• _EXERCISE DIRECTIONS_
Would you write out the entries again, exactly as they are, but without images?

Coordinate-based object records:
Start of Block

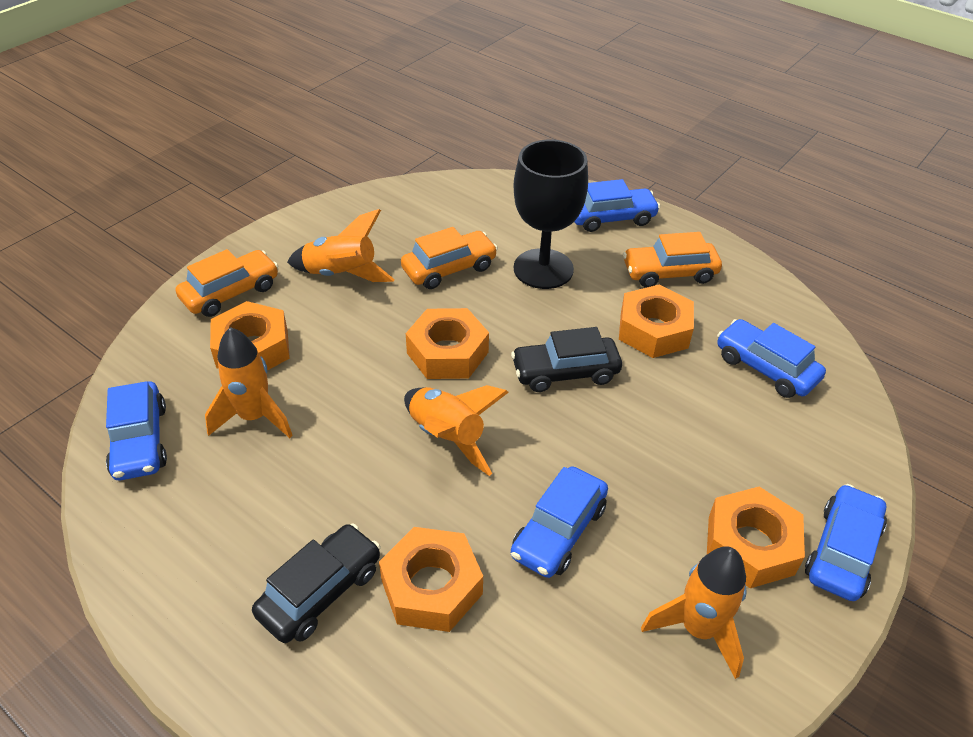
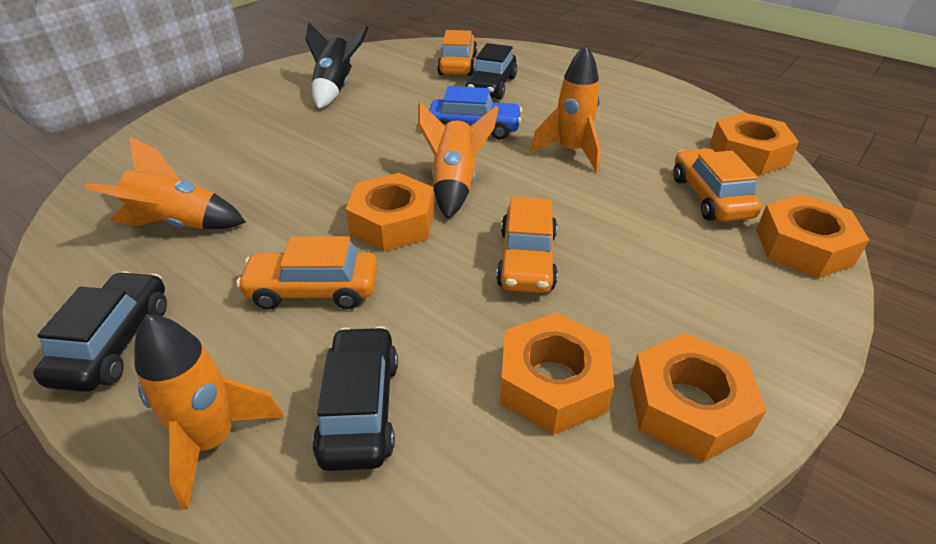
black car: 2 -> 3
black goblet: 1 -> 0
black rocket: 0 -> 1
blue car: 5 -> 1
orange car: 3 -> 4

End of Block

• _RESULT OF THIS EXERCISE_
black car: 2 -> 3
black goblet: 1 -> 0
black rocket: 0 -> 1
blue car: 5 -> 1
orange car: 3 -> 4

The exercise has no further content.